▶ **REQUIREMENT**: Send back the entries exactly as they were given.
▼
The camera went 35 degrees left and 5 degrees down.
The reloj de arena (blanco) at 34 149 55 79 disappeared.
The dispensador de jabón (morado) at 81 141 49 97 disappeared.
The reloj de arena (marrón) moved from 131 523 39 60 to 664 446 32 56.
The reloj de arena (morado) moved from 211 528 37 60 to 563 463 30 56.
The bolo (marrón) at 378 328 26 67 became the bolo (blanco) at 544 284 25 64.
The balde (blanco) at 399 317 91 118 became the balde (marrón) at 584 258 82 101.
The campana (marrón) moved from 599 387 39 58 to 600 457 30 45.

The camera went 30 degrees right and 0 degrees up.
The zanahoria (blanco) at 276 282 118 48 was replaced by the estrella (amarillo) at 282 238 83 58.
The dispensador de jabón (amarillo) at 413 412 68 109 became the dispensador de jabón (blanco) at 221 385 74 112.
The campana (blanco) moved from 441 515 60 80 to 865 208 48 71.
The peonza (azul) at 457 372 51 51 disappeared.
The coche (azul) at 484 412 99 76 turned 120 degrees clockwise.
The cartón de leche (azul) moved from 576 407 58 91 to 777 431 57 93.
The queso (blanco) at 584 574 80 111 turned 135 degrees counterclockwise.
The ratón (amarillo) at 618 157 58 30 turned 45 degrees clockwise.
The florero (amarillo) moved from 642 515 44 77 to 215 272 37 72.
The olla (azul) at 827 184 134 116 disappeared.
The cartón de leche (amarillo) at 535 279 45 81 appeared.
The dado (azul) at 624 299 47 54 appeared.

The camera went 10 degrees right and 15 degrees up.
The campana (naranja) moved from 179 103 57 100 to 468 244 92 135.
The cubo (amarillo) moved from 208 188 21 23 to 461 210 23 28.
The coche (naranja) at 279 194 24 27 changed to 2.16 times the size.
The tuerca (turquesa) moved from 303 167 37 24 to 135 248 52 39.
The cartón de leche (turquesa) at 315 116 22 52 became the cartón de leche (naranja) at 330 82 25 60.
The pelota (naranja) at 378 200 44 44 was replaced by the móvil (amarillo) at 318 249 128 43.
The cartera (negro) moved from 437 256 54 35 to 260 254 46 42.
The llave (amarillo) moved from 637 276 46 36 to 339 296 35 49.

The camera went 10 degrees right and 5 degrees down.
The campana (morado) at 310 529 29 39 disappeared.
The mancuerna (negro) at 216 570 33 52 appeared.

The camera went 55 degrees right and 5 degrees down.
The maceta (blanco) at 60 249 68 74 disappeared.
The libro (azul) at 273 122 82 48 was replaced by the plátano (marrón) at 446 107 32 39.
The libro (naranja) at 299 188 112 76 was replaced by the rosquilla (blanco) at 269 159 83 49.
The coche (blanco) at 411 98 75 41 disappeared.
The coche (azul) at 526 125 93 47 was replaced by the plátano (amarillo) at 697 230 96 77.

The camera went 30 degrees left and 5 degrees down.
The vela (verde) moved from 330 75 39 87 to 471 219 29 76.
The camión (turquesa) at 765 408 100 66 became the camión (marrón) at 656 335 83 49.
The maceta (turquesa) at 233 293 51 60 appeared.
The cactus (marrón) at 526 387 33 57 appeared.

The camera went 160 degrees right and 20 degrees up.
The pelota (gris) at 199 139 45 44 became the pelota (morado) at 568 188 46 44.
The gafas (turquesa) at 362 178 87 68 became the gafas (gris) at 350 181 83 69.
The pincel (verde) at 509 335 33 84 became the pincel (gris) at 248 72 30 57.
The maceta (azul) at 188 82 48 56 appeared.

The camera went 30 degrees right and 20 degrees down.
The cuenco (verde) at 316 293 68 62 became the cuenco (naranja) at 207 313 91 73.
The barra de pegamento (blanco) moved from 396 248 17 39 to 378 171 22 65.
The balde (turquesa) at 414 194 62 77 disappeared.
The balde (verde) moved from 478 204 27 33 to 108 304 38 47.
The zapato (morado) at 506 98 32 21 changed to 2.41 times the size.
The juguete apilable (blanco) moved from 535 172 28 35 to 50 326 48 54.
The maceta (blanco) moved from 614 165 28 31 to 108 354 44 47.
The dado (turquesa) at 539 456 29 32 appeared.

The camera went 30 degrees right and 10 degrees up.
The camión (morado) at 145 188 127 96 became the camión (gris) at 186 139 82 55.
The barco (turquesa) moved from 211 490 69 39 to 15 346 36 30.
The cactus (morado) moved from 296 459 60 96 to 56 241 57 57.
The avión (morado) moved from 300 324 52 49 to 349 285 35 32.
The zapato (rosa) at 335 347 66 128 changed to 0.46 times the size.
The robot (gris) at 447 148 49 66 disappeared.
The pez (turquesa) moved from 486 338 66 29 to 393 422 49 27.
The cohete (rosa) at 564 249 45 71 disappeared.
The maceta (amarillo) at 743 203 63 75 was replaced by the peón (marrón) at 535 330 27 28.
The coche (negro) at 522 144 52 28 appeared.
▲
▶ **ANSWER FOR THIS EXERCISE**:
The camera went 35 degrees left and 5 degrees down.
The reloj de arena (blanco) at 34 149 55 79 disappeared.
The dispensador de jabón (morado) at 81 141 49 97 disappeared.
The reloj de arena (marrón) moved from 131 523 39 60 to 664 446 32 56.
The reloj de arena (morado) moved from 211 528 37 60 to 563 463 30 56.
The bolo (marrón) at 378 328 26 67 became the bolo (blanco) at 544 284 25 64.
The balde (blanco) at 399 317 91 118 became the balde (marrón) at 584 258 82 101.
The campana (marrón) moved from 599 387 39 58 to 600 457 30 45.

The camera went 30 degrees right and 0 degrees up.
The zanahoria (blanco) at 276 282 118 48 was replaced by the estrella (amarillo) at 282 238 83 58.
The dispensador de jabón (amarillo) at 413 412 68 109 became the dispensador de jabón (blanco) at 221 385 74 112.
The campana (blanco) moved from 441 515 60 80 to 865 208 48 71.
The peonza (azul) at 457 372 51 51 disappeared.
The coche (azul) at 484 412 99 76 turned 120 degrees clockwise.
The cartón de leche (azul) moved from 576 407 58 91 to 777 431 57 93.
The queso (blanco) at 584 574 80 111 turned 135 degrees counterclockwise.
The ratón (amarillo) at 618 157 58 30 turned 45 degrees clockwise.
The florero (amarillo) moved from 642 515 44 77 to 215 272 37 72.
The olla (azul) at 827 184 134 116 disappeared.
The cartón de leche (amarillo) at 535 279 45 81 appeared.
The dado (azul) at 624 299 47 54 appeared.

The camera went 10 degrees right and 15 degrees up.
The campana (naranja) moved from 179 103 57 100 to 468 244 92 135.
The cubo (amarillo) moved from 208 188 21 23 to 461 210 23 28.
The coche (naranja) at 279 194 24 27 changed to 2.16 times the size.
The tuerca (turquesa) moved from 303 167 37 24 to 135 248 52 39.
The cartón de leche (turquesa) at 315 116 22 52 became the cartón de leche (naranja) at 330 82 25 60.
The pelota (naranja) at 378 200 44 44 was replaced by the móvil (amarillo) at 318 249 128 43.
The cartera (negro) moved from 437 256 54 35 to 260 254 46 42.
The llave (amarillo) moved from 637 276 46 36 to 339 296 35 49.

The camera went 10 degrees right and 5 degrees down.
The campana (morado) at 310 529 29 39 disappeared.
The mancuerna (negro) at 216 570 33 52 appeared.

The camera went 55 degrees right and 5 degrees down.
The maceta (blanco) at 60 249 68 74 disappeared.
The libro (azul) at 273 122 82 48 was replaced by the plátano (marrón) at 446 107 32 39.
The libro (naranja) at 299 188 112 76 was replaced by the rosquilla (blanco) at 269 159 83 49.
The coche (blanco) at 411 98 75 41 disappeared.
The coche (azul) at 526 125 93 47 was replaced by the plátano (amarillo) at 697 230 96 77.

The camera went 30 degrees left and 5 degrees down.
The vela (verde) moved from 330 75 39 87 to 471 219 29 76.
The camión (turquesa) at 765 408 100 66 became the camión (marrón) at 656 335 83 49.
The maceta (turquesa) at 233 293 51 60 appeared.
The cactus (marrón) at 526 387 33 57 appeared.

The camera went 160 degrees right and 20 degrees up.
The pelota (gris) at 199 139 45 44 became the pelota (morado) at 568 188 46 44.
The gafas (turquesa) at 362 178 87 68 became the gafas (gris) at 350 181 83 69.
The pincel (verde) at 509 335 33 84 became the pincel (gris) at 248 72 30 57.
The maceta (azul) at 188 82 48 56 appeared.

The camera went 30 degrees right and 20 degrees down.
The cuenco (verde) at 316 293 68 62 became the cuenco (naranja) at 207 313 91 73.
The barra de pegamento (blanco) moved from 396 248 17 39 to 378 171 22 65.
The balde (turquesa) at 414 194 62 77 disappeared.
The balde (verde) moved from 478 204 27 33 to 108 304 38 47.
The zapato (morado) at 506 98 32 21 changed to 2.41 times the size.
The juguete apilable (blanco) moved from 535 172 28 35 to 50 326 48 54.
The maceta (blanco) moved from 614 165 28 31 to 108 354 44 47.
The dado (turquesa) at 539 456 29 32 appeared.

The camera went 30 degrees right and 10 degrees up.
The camión (morado) at 145 188 127 96 became the camión (gris) at 186 139 82 55.
The barco (turquesa) moved from 211 490 69 39 to 15 346 36 30.
The cactus (morado) moved from 296 459 60 96 to 56 241 57 57.
The avión (morado) moved from 300 324 52 49 to 349 285 35 32.
The zapato (rosa) at 335 347 66 128 changed to 0.46 times the size.
The robot (gris) at 447 148 49 66 disappeared.
The pez (turquesa) moved from 486 338 66 29 to 393 422 49 27.
The cohete (rosa) at 564 249 45 71 disappeared.
The maceta (amarillo) at 743 203 63 75 was replaced by the peón (marrón) at 535 330 27 28.
The coche (negro) at 522 144 52 28 appeared.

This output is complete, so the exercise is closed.